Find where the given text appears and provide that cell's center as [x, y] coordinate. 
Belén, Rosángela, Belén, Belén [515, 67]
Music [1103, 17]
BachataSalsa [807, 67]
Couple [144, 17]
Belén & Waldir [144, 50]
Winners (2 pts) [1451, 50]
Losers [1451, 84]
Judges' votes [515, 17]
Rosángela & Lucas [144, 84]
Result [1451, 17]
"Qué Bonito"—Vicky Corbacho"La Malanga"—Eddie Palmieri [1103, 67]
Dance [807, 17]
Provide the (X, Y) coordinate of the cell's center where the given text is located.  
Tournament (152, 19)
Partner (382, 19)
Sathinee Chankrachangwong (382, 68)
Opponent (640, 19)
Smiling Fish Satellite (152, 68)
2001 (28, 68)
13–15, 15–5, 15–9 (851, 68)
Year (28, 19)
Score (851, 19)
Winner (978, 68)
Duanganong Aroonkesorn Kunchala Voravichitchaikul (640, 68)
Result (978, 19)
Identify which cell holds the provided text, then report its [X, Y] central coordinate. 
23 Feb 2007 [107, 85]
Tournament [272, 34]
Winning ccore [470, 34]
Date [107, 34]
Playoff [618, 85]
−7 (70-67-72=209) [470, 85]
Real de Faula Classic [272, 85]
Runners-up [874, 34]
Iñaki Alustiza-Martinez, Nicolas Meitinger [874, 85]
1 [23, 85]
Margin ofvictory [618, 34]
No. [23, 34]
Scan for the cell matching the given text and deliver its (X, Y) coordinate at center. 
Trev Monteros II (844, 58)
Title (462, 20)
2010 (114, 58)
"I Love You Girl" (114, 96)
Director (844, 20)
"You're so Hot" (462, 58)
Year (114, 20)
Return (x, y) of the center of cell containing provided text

What the task asks
Rewrite the records from the beginning through the line that contains "Rosángela & Lucas [144, 84]", inclusive, changing "Couple" to "Pair" and keeping everything else the same.

Completed task
Find where the given text appears and provide that cell's center as [x, y] coordinate. 
Belén, Rosángela, Belén, Belén [515, 67]
Music [1103, 17]
BachataSalsa [807, 67]
Pair [144, 17]
Belén & Waldir [144, 50]
Winners (2 pts) [1451, 50]
Losers [1451, 84]
Judges' votes [515, 17]
Rosángela & Lucas [144, 84]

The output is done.